*** Input records ***

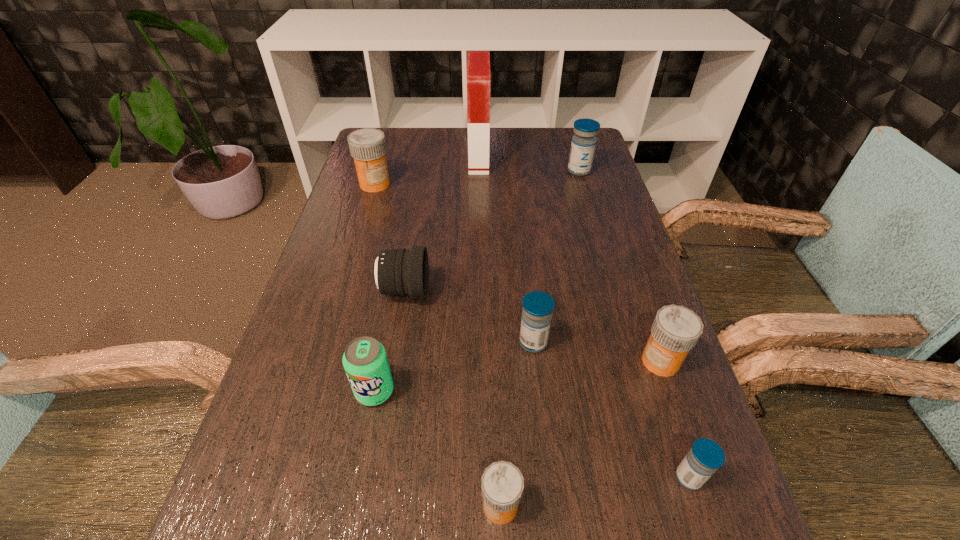
Locate an element on the screen. This screenshot has width=960, height=540. pop soda that is at the left edge is located at coordinates (365, 361).

You are a GUI agent. You are given a task and a screenshot of the screen. Output one action in this format:
    pyautogui.click(x=<x>, y=<y>)
    Task: Click on the telephoto lens at the left edge
    
    Given the screenshot: What is the action you would take?
    pyautogui.click(x=395, y=272)

In the image, there is a desktop. Where is `free space at the far edge`? The width and height of the screenshot is (960, 540). free space at the far edge is located at coordinates (511, 152).

The image size is (960, 540). I want to click on vacant space at the left edge, so click(314, 359).

Where is `free space at the right edge of the desktop`? The height and width of the screenshot is (540, 960). free space at the right edge of the desktop is located at coordinates (605, 171).

Find the location of a particular element. Image resolution: width=960 pixels, height=540 pixels. free space at the far right corner of the desktop is located at coordinates (549, 136).

Find the location of a particular element. The width and height of the screenshot is (960, 540). free spot between the smallest orange medicine and the cigarette_case is located at coordinates (490, 332).

At what (x,y) coordinates should I click in order to perform the action: click on vacant space in between the telephoto lens and the biggest blue medicine. Please return your answer as a coordinate pair (x, y). Looking at the image, I should click on [x=492, y=231].

Where is `vacant area that lies between the fifth medicine from right to left and the pop soda`? Image resolution: width=960 pixels, height=540 pixels. vacant area that lies between the fifth medicine from right to left and the pop soda is located at coordinates (438, 448).

Where is `vacant area between the biggest blue medicine and the pop soda`? vacant area between the biggest blue medicine and the pop soda is located at coordinates (477, 281).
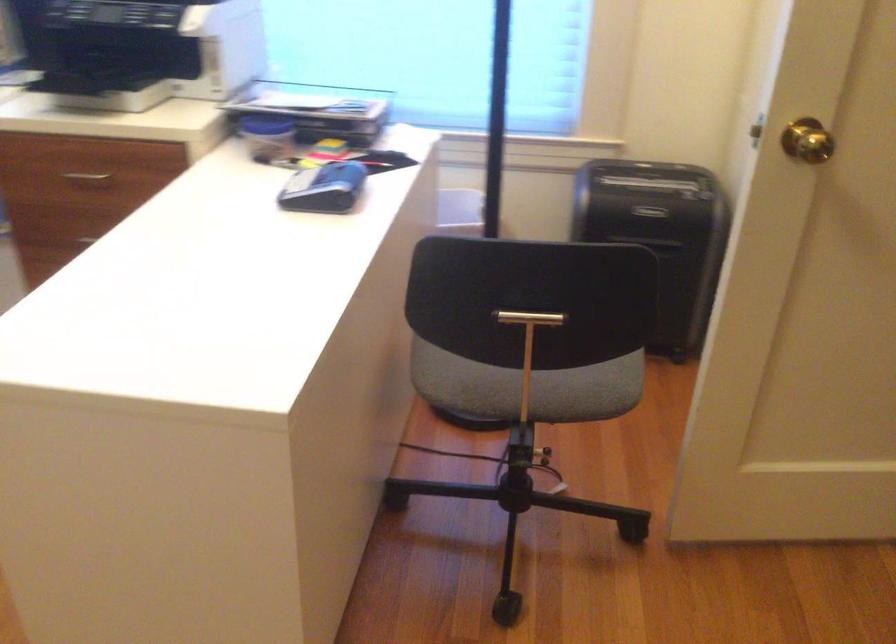
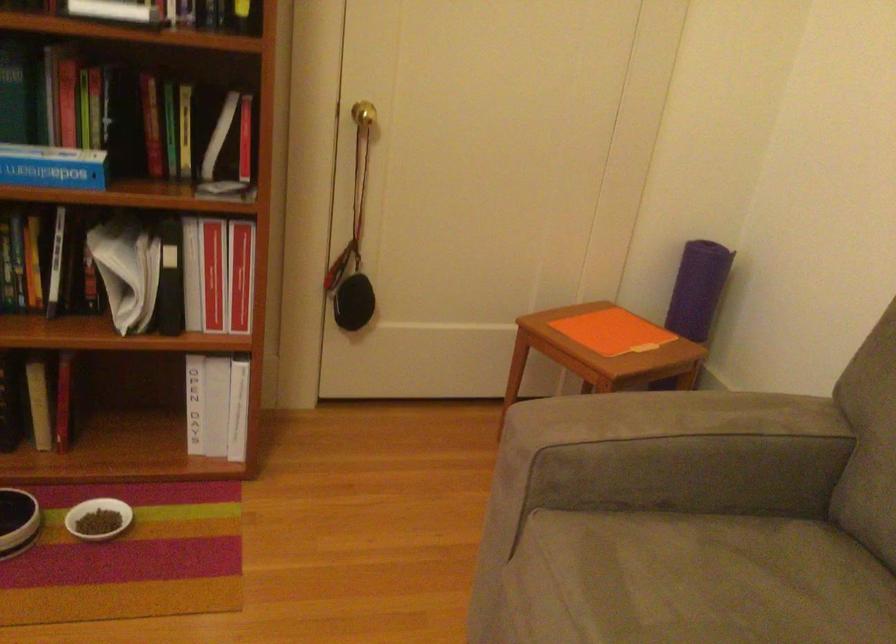
How did the camera likely rotate?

*** End of Input records ***

Your task
Copy out every entry above word for word, but leave out the pictures.

Result of the exercise
Locate an element on the screen. This screenshot has width=960, height=540. pop soda that is at the left edge is located at coordinates (365, 361).

You are a GUI agent. You are given a task and a screenshot of the screen. Output one action in this format:
    pyautogui.click(x=<x>, y=<y>)
    Task: Click on the telephoto lens at the left edge
    
    Given the screenshot: What is the action you would take?
    pyautogui.click(x=395, y=272)

In the image, there is a desktop. Where is `free space at the far edge`? The width and height of the screenshot is (960, 540). free space at the far edge is located at coordinates (511, 152).

The image size is (960, 540). I want to click on vacant space at the left edge, so click(314, 359).

Where is `free space at the right edge of the desktop`? The height and width of the screenshot is (540, 960). free space at the right edge of the desktop is located at coordinates (605, 171).

Find the location of a particular element. Image resolution: width=960 pixels, height=540 pixels. free space at the far right corner of the desktop is located at coordinates (549, 136).

Find the location of a particular element. The width and height of the screenshot is (960, 540). free spot between the smallest orange medicine and the cigarette_case is located at coordinates (490, 332).

At what (x,y) coordinates should I click in order to perform the action: click on vacant space in between the telephoto lens and the biggest blue medicine. Please return your answer as a coordinate pair (x, y). Looking at the image, I should click on [x=492, y=231].

Where is `vacant area that lies between the fifth medicine from right to left and the pop soda`? Image resolution: width=960 pixels, height=540 pixels. vacant area that lies between the fifth medicine from right to left and the pop soda is located at coordinates (438, 448).

Where is `vacant area between the biggest blue medicine and the pop soda`? vacant area between the biggest blue medicine and the pop soda is located at coordinates (477, 281).
How did the camera likely rotate?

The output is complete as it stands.